# The data:
======

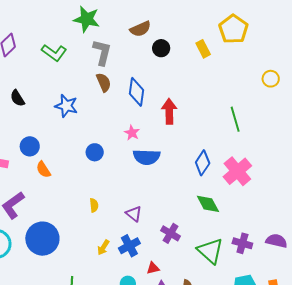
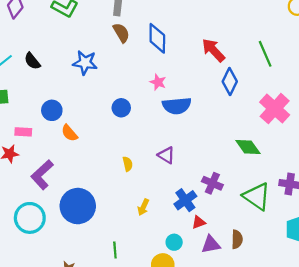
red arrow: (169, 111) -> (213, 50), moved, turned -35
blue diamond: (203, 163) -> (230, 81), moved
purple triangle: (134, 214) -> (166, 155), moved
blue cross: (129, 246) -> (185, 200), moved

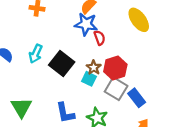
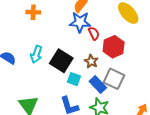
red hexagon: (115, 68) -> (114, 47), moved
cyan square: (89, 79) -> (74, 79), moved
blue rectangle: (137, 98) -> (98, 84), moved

======

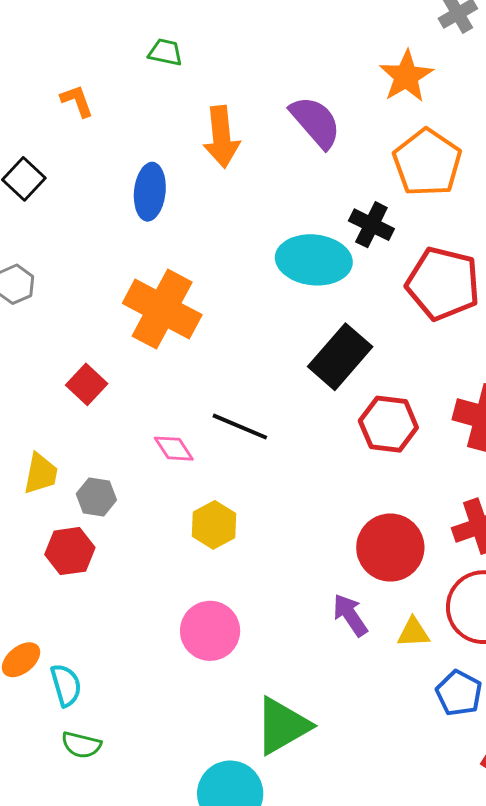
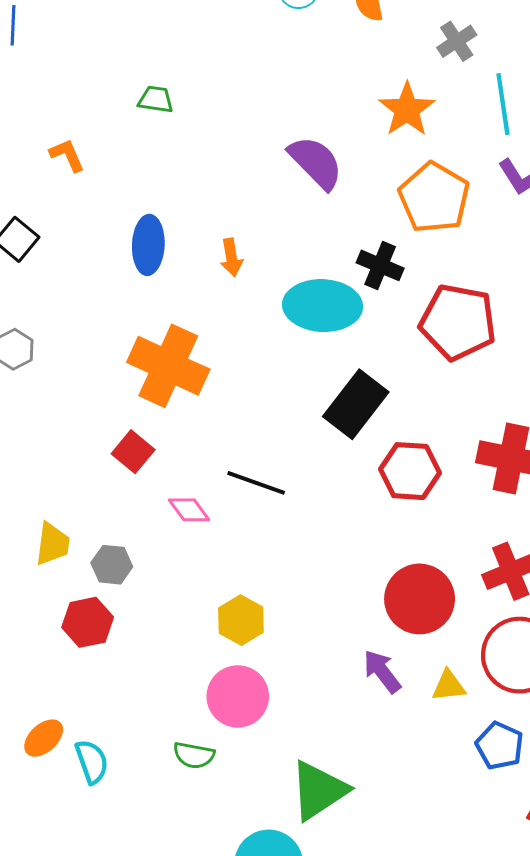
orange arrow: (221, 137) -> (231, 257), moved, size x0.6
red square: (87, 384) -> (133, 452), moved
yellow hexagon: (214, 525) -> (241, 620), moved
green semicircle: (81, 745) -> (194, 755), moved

======

# Task:
Within the data above, the span starting at the line containing "yellow hexagon: (214, 525)" and ending at the line containing "green semicircle: (81, 745)" is to be retyped exactly, with no other lines.

# Response:
yellow hexagon: (214, 525) -> (241, 620), moved
green semicircle: (81, 745) -> (194, 755), moved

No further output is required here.